[Start of Attachment]
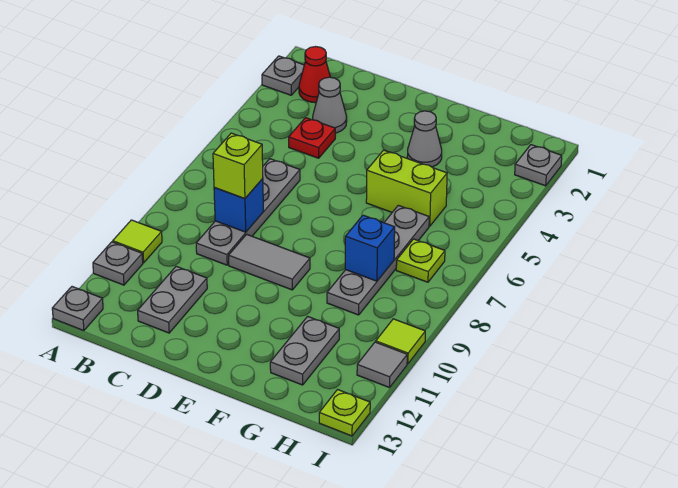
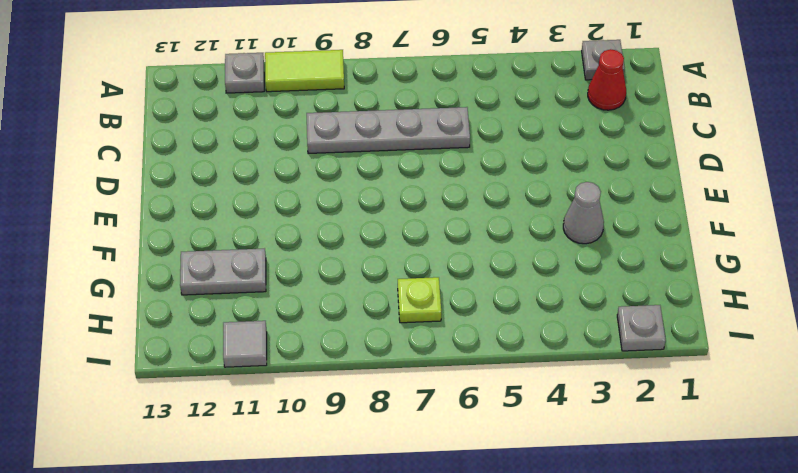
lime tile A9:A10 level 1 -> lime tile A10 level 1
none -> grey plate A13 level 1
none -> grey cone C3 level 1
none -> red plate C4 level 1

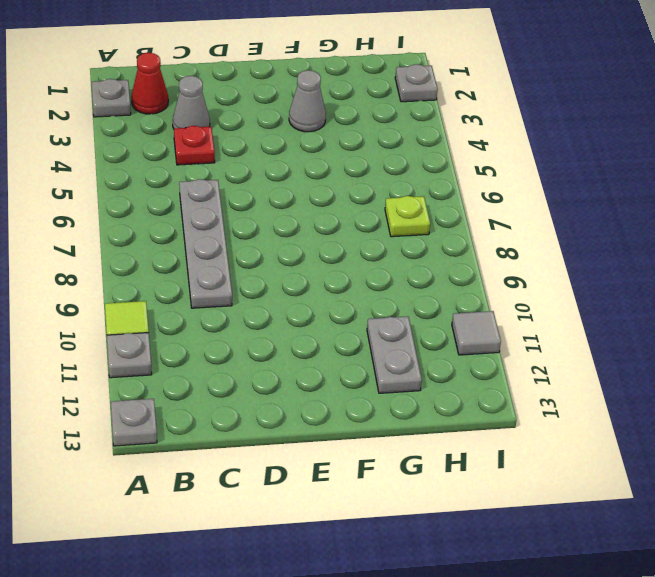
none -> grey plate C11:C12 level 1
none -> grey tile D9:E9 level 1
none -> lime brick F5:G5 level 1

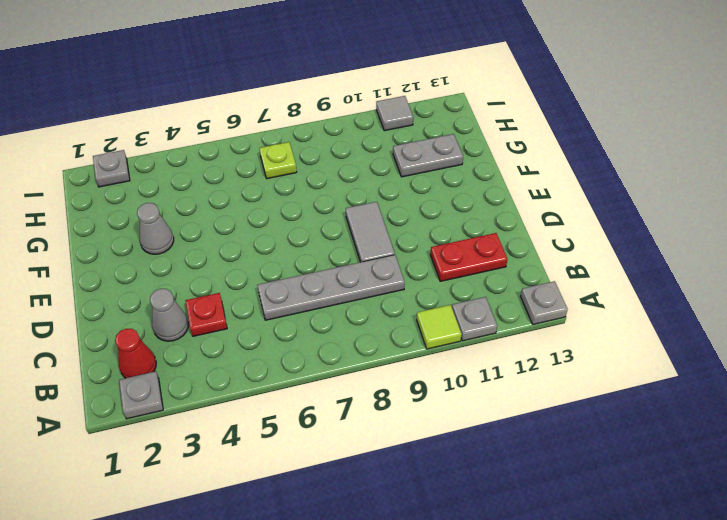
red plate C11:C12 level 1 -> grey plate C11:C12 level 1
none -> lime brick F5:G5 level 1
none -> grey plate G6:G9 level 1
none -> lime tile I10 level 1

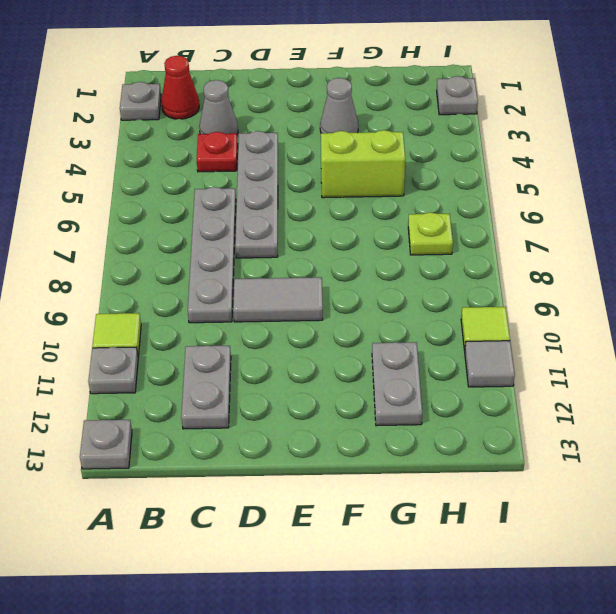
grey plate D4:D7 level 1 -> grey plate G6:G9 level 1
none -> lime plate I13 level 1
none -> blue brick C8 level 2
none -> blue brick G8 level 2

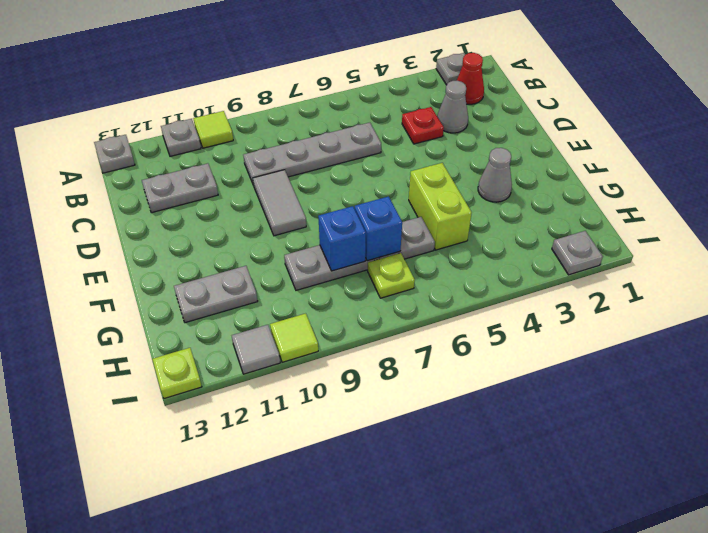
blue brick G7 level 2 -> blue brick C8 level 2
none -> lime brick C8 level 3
[End of Attachment]
[Start of Attachment]
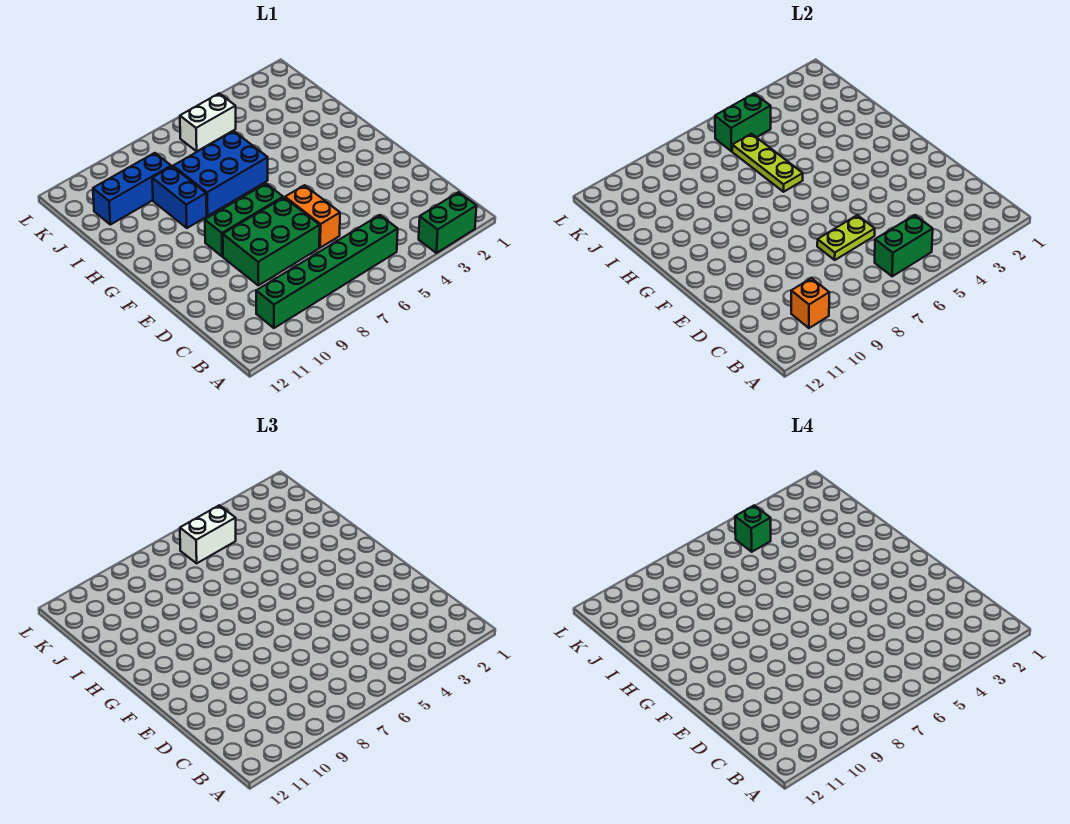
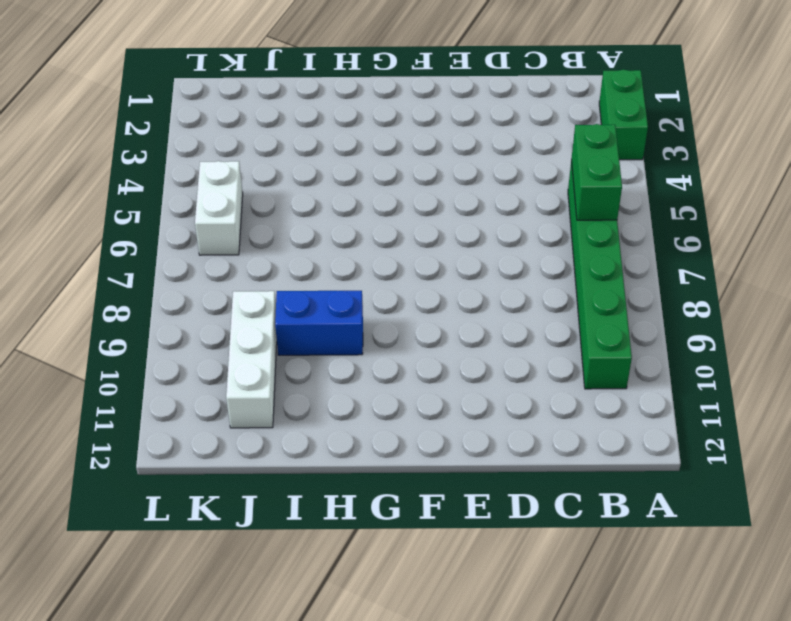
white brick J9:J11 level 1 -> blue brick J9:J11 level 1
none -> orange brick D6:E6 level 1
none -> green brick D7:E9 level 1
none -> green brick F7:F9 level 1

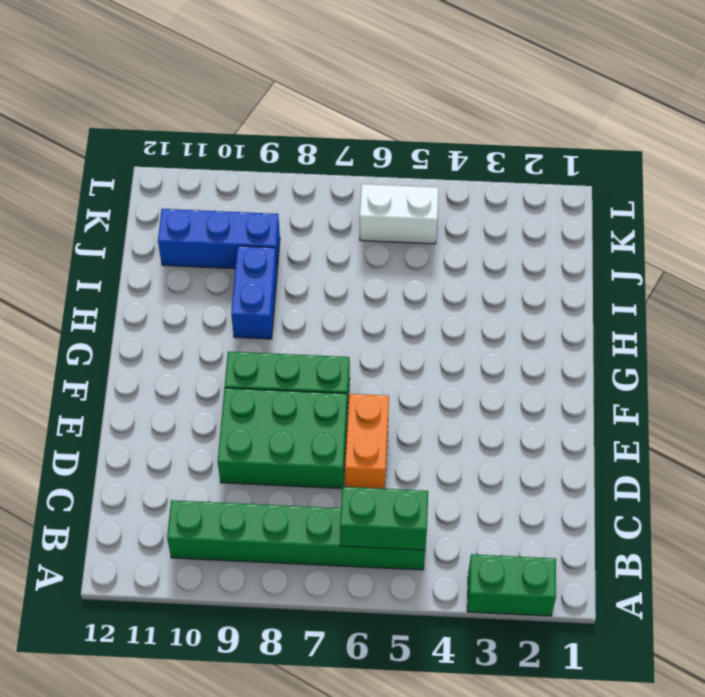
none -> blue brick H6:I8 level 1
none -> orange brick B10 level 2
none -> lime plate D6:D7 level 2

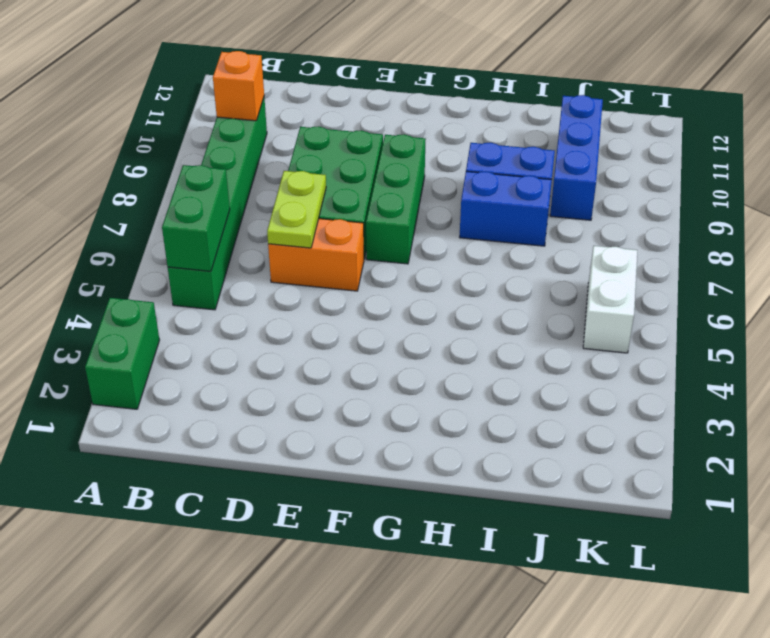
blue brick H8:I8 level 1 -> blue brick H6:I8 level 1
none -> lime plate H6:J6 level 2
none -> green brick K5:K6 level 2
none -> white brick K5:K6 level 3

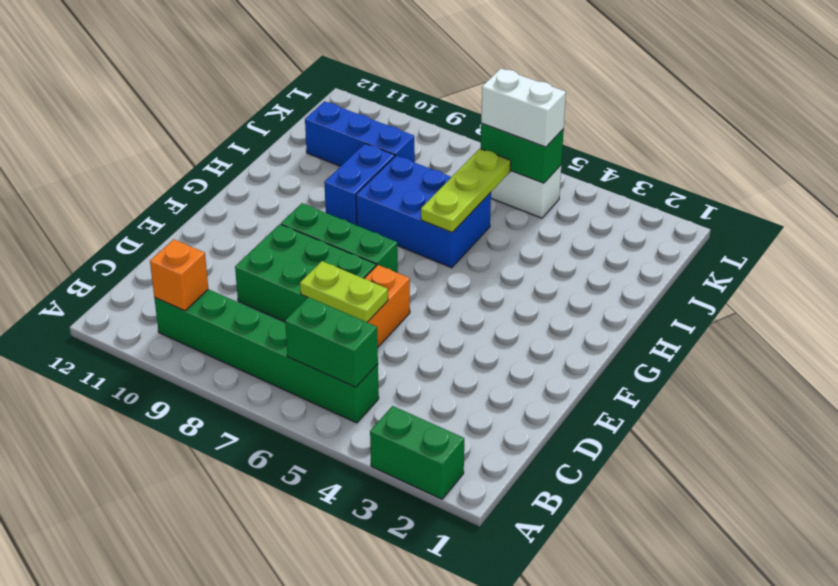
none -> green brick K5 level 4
[End of Attachment]
[Start of Attachment]
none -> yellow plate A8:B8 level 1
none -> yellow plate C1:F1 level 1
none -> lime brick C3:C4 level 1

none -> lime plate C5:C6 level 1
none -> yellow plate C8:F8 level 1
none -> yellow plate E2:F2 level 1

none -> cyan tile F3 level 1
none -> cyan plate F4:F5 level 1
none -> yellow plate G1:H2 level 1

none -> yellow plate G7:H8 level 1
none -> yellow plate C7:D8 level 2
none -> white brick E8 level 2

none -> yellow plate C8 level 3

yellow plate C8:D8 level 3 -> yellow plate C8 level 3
[End of Attachment]
◆ PROMPT: What is needed is a verbatim copy of every line in the records above from the one containing "none -> white brick E8 level 2" down to the one containing "yellow plate C8:D8", both included, and nothing more.

◆ WRITTEN ANSWER:
none -> white brick E8 level 2

none -> yellow plate C8 level 3

yellow plate C8:D8 level 3 -> yellow plate C8 level 3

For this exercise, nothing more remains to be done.